(EXERCISE AIM) How many lines of the entries below include the word "pear"? Answer with the number alone.

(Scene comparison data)

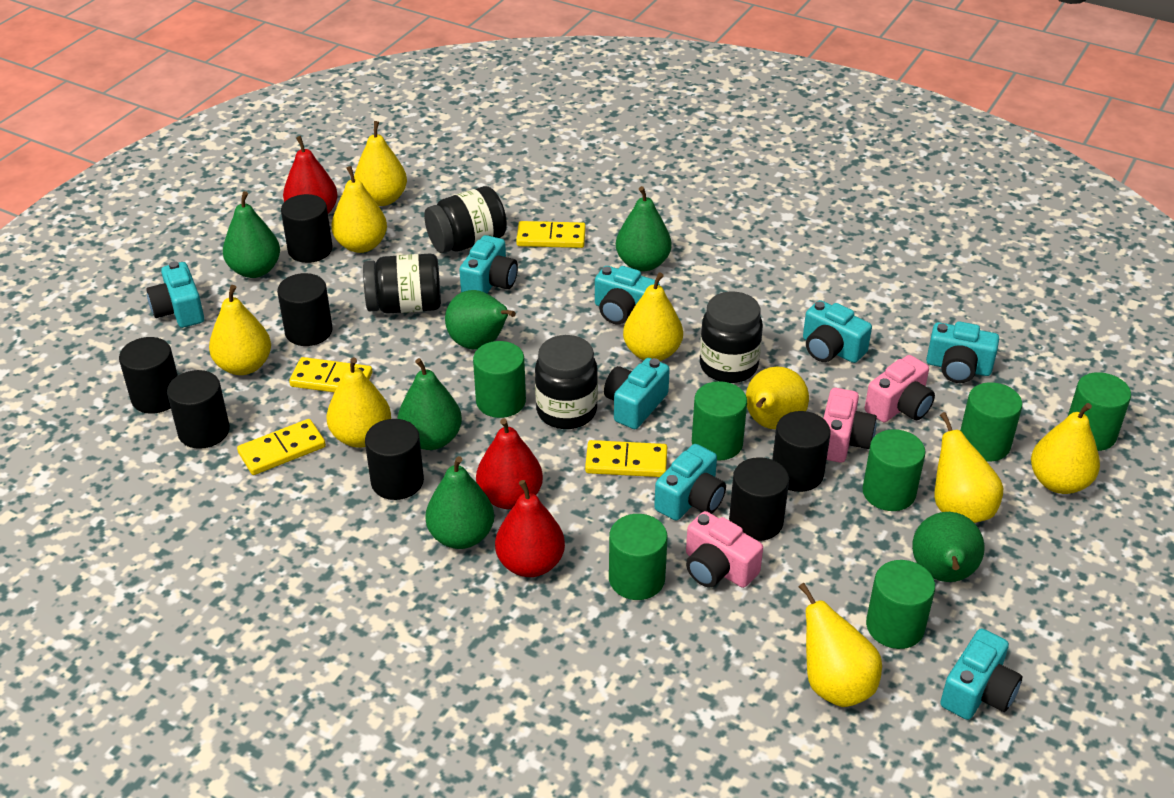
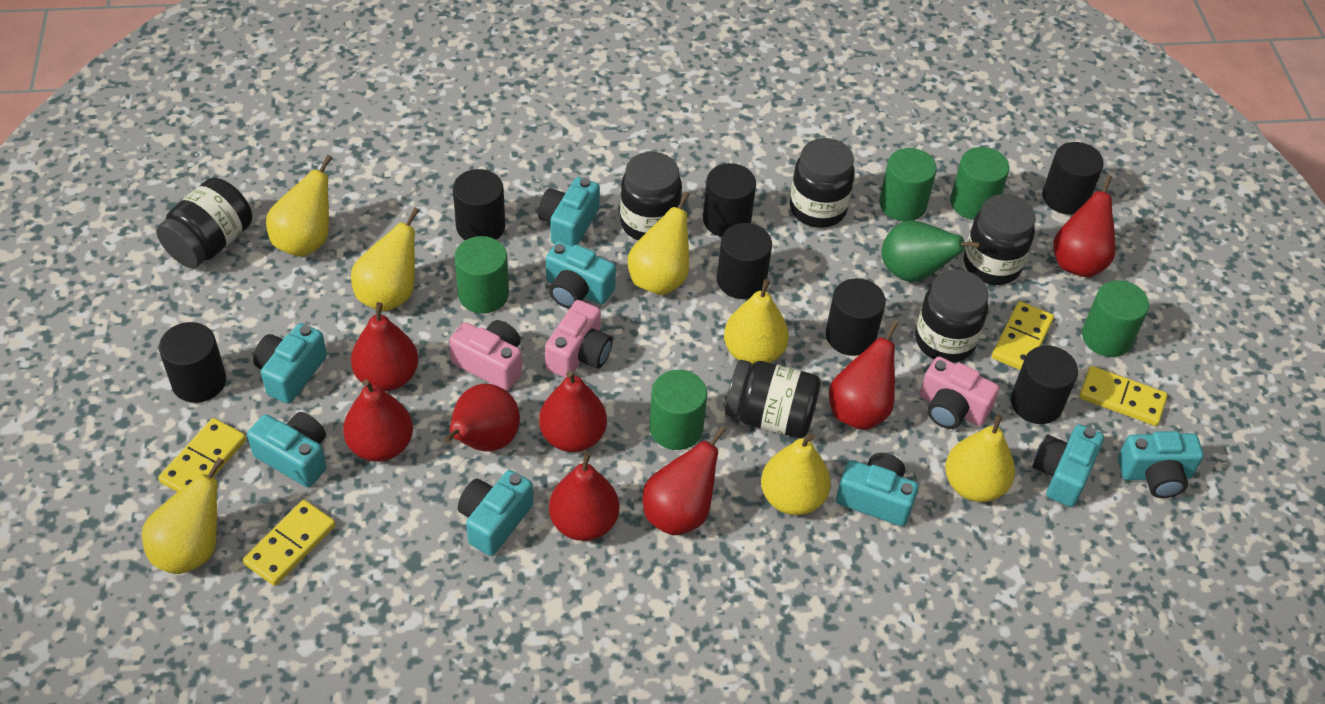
black jar: 4 -> 6
green cylinder: 7 -> 5
green pear: 6 -> 1
red pear: 3 -> 8
yellow pear: 9 -> 7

(WRITTEN ANSWER) 3